**ACTIVITY:** Every line of the entries with the word "green" in it should be shown.

**EXERCISE MATERIAL:**
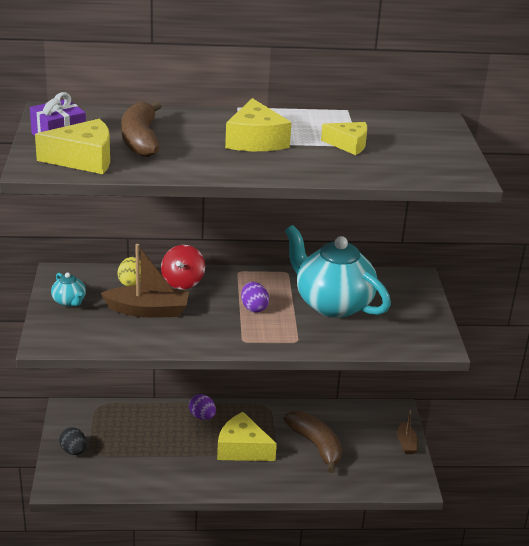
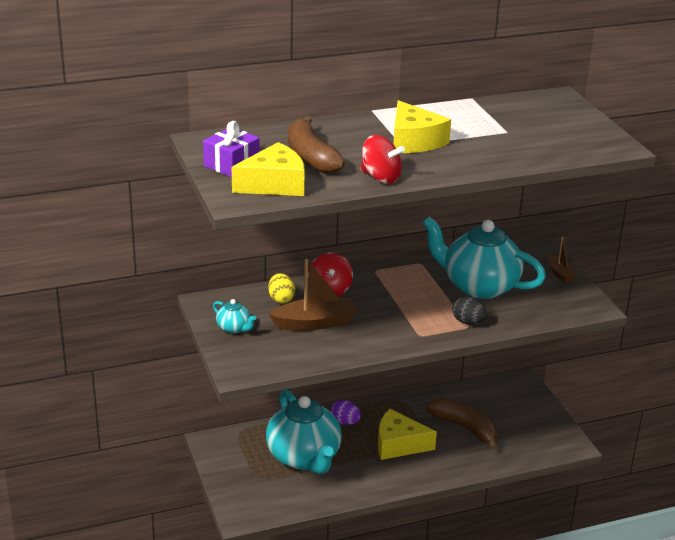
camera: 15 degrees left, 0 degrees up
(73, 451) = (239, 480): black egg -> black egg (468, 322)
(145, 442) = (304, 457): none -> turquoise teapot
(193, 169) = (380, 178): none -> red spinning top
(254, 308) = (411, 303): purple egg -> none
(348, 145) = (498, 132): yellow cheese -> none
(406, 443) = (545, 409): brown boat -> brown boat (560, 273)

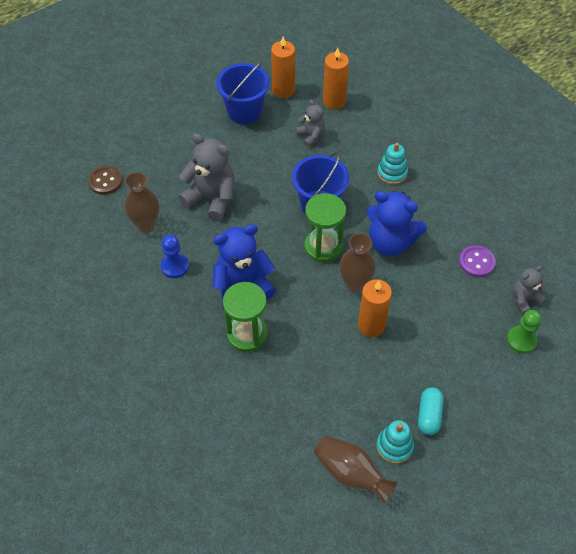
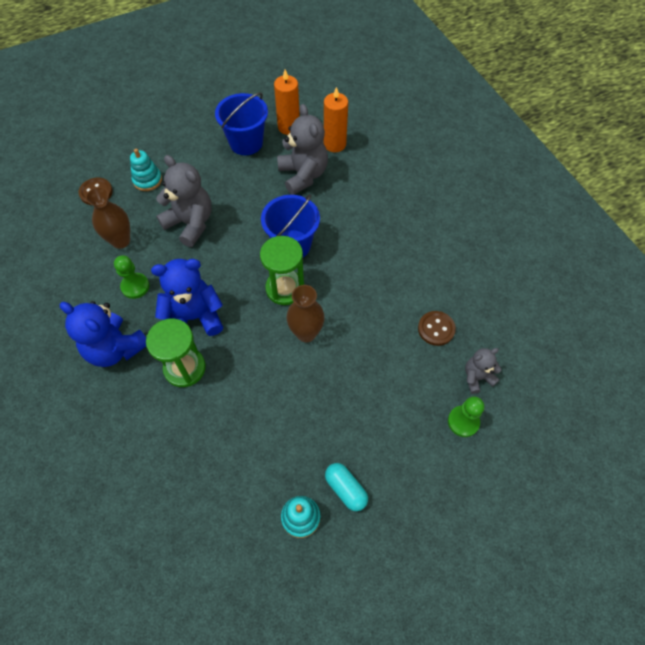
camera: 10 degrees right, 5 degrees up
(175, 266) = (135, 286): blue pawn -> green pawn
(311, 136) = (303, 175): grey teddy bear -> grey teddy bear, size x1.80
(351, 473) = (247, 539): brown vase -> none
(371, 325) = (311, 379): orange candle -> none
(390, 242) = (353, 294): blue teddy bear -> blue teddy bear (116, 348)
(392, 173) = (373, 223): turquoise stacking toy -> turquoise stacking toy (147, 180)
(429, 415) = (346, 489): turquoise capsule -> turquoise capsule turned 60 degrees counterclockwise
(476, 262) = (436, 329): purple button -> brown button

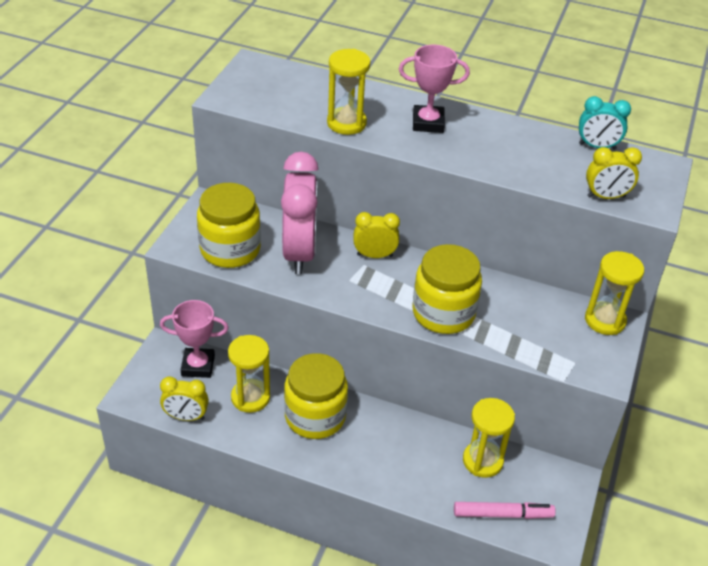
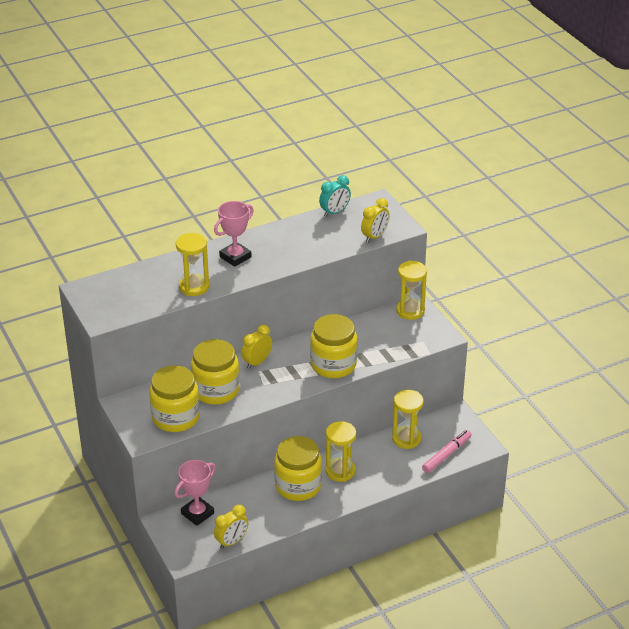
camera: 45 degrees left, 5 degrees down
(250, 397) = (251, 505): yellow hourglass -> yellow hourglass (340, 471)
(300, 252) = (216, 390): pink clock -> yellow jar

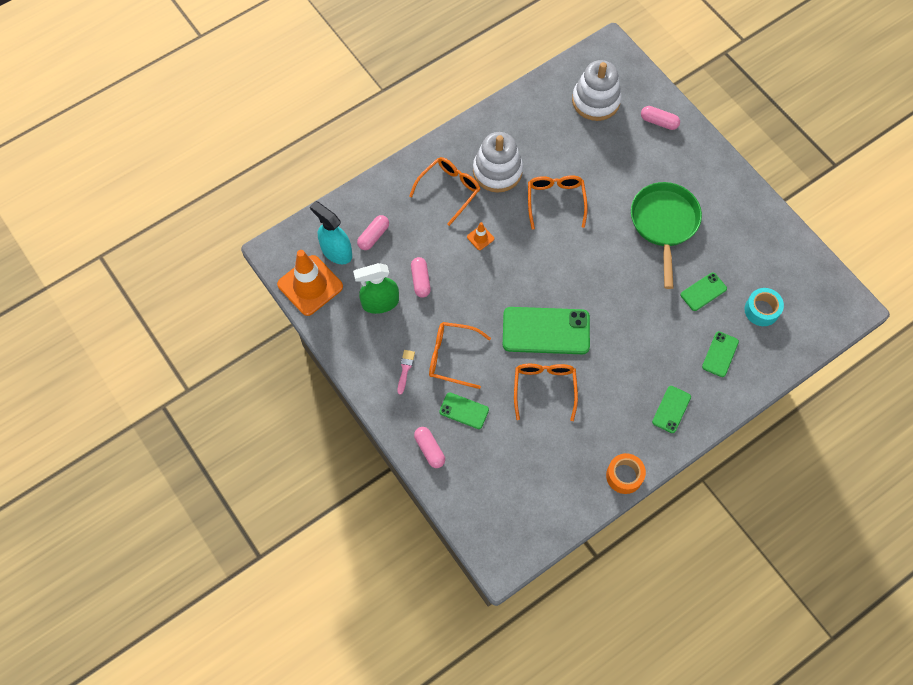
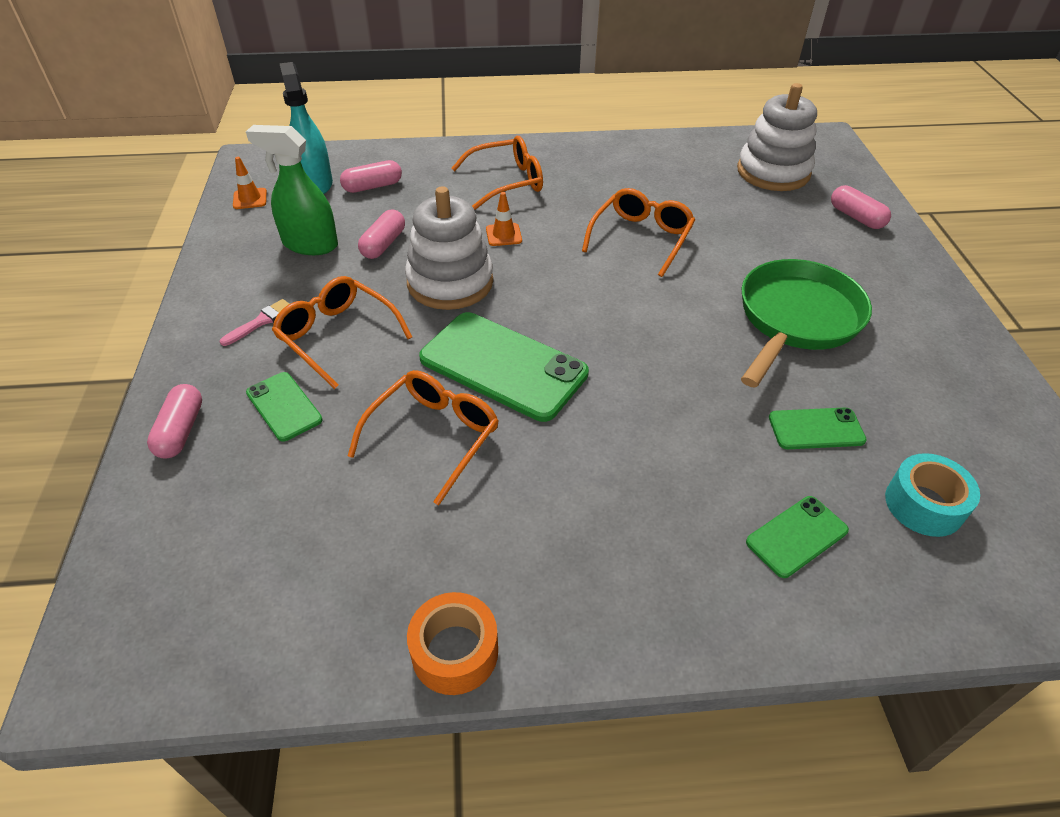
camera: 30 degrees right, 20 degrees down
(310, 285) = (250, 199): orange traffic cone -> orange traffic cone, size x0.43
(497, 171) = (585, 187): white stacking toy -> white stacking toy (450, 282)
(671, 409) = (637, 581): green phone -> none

**RESULT OF THIS EXERCISE:**
(175, 266) = (135, 286): blue pawn -> green pawn
(671, 409) = (637, 581): green phone -> none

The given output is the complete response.